> [Istruzioni da seguire]
Puoi formattare come elenco JSON di stringhe tutte le righe delle voci qui sotto, con una stringa per ciascuna riga e senza righe vuote? Escludi le immagini dalla risposta.

----- Voci estratte

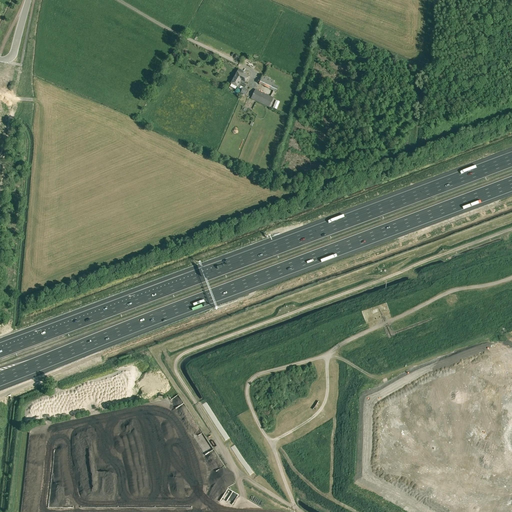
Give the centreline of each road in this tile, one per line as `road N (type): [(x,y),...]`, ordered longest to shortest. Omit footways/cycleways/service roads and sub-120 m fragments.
road 1 (motorway): [(0,378),(511,183)]
road 2 (motorway): [(511,159),(0,352)]
road 3 (track): [(511,228),(179,356),(176,373),(238,471)]
road 4 (track): [(511,277),(446,292),(326,355),(250,379),(251,411),(270,440),(309,419),(328,388)]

----------

> [Soluzione proposta]
[
  "Give the centreline of each road in this tile, one per line as `road N (type): [(x,y),...]`, ordered longest to shortest. Omit footways/cycleways/service roads and sub-120 m fragments.",
  "road 1 (motorway): [(0,378),(511,183)]",
  "road 2 (motorway): [(511,159),(0,352)]",
  "road 3 (track): [(511,228),(179,356),(176,373),(238,471)]",
  "road 4 (track): [(511,277),(446,292),(326,355),(250,379),(251,411),(270,440),(309,419),(328,388)]"
]